-- To-do item --
Check each line of the listing below for the string "black", and copy the ones that have it.

-- Raw data --
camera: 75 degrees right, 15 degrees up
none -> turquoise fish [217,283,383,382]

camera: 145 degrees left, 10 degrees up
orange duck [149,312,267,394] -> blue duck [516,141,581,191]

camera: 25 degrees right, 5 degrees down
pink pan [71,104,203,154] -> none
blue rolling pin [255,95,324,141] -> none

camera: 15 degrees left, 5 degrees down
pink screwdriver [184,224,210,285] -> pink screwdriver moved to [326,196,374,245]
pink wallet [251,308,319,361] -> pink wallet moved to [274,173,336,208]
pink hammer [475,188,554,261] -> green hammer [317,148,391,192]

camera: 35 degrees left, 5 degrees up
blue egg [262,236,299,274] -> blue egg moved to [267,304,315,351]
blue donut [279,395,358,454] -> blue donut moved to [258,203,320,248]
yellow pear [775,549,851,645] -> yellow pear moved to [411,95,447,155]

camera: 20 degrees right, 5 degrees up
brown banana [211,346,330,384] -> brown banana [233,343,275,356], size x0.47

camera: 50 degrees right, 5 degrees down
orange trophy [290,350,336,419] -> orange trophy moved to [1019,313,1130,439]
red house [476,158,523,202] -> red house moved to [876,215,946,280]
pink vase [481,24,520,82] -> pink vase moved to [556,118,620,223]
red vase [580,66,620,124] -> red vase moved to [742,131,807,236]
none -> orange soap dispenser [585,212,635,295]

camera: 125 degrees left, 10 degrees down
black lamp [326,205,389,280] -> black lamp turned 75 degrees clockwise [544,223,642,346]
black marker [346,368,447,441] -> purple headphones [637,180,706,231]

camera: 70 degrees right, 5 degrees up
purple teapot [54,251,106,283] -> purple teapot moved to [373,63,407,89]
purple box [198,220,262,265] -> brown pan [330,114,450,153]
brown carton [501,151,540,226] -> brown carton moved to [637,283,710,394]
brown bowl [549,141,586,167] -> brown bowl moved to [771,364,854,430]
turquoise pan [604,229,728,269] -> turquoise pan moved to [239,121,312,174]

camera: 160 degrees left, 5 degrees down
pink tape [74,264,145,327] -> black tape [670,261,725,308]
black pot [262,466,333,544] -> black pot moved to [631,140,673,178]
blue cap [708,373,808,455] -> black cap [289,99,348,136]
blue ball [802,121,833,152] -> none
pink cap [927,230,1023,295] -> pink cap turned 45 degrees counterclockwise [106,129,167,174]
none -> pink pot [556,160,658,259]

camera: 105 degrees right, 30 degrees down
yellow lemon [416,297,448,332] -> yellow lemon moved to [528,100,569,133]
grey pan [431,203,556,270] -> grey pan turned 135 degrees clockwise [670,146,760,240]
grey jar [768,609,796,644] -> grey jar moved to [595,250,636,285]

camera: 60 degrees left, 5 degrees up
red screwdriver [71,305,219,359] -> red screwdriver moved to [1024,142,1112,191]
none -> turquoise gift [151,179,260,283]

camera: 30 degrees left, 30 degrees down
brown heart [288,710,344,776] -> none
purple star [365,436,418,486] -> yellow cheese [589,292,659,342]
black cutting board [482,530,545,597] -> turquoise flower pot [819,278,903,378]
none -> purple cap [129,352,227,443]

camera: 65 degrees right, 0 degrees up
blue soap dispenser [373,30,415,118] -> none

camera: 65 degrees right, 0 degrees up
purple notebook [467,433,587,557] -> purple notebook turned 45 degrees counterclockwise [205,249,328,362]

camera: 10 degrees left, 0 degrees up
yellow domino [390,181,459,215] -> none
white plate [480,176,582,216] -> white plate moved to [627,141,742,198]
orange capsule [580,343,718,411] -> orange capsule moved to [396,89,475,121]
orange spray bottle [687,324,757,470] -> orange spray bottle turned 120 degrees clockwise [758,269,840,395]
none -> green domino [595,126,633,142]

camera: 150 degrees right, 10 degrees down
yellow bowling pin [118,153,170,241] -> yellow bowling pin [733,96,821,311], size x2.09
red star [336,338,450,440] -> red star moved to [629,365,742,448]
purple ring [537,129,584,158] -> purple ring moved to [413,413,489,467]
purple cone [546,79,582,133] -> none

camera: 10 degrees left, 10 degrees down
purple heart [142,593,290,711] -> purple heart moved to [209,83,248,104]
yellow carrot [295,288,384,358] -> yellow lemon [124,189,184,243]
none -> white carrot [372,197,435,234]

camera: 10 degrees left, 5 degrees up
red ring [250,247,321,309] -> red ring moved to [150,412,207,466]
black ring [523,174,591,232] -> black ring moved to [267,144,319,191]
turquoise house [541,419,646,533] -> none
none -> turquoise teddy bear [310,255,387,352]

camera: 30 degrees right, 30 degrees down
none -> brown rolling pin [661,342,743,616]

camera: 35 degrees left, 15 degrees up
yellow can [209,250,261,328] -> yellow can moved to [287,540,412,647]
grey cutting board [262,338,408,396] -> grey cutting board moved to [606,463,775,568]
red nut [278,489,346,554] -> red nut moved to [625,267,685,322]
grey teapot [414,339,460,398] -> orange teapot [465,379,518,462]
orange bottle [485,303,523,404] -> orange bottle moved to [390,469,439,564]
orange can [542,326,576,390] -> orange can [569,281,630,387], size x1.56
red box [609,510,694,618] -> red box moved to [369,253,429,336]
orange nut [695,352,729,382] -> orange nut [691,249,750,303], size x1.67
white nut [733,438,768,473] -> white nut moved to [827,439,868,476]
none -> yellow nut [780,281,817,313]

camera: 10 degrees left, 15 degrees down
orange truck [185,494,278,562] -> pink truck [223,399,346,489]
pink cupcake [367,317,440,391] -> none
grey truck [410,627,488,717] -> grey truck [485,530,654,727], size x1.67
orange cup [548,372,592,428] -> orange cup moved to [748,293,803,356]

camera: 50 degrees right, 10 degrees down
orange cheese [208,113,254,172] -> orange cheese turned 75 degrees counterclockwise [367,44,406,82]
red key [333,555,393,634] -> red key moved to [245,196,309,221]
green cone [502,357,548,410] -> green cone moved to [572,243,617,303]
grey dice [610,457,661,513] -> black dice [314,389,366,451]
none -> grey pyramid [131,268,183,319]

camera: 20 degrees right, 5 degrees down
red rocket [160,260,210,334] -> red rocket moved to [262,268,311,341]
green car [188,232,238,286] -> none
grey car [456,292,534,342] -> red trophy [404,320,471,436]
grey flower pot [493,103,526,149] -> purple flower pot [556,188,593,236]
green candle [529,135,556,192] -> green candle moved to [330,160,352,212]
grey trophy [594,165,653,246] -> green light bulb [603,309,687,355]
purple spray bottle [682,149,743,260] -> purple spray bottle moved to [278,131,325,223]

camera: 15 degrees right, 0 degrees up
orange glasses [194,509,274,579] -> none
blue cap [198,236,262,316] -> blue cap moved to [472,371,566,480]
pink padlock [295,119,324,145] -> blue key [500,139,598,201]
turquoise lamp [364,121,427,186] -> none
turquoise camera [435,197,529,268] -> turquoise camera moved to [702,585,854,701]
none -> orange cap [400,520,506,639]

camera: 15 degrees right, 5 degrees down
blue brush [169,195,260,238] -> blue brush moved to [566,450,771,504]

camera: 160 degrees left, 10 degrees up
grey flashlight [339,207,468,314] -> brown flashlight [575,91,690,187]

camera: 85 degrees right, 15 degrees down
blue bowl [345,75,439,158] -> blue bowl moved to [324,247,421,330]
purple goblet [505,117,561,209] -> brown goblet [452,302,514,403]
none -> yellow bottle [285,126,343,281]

-- Solution for this task --
black lamp [326,205,389,280] -> black lamp turned 75 degrees clockwise [544,223,642,346]
black marker [346,368,447,441] -> purple headphones [637,180,706,231]
pink tape [74,264,145,327] -> black tape [670,261,725,308]
black pot [262,466,333,544] -> black pot moved to [631,140,673,178]
blue cap [708,373,808,455] -> black cap [289,99,348,136]
black cutting board [482,530,545,597] -> turquoise flower pot [819,278,903,378]
black ring [523,174,591,232] -> black ring moved to [267,144,319,191]
grey dice [610,457,661,513] -> black dice [314,389,366,451]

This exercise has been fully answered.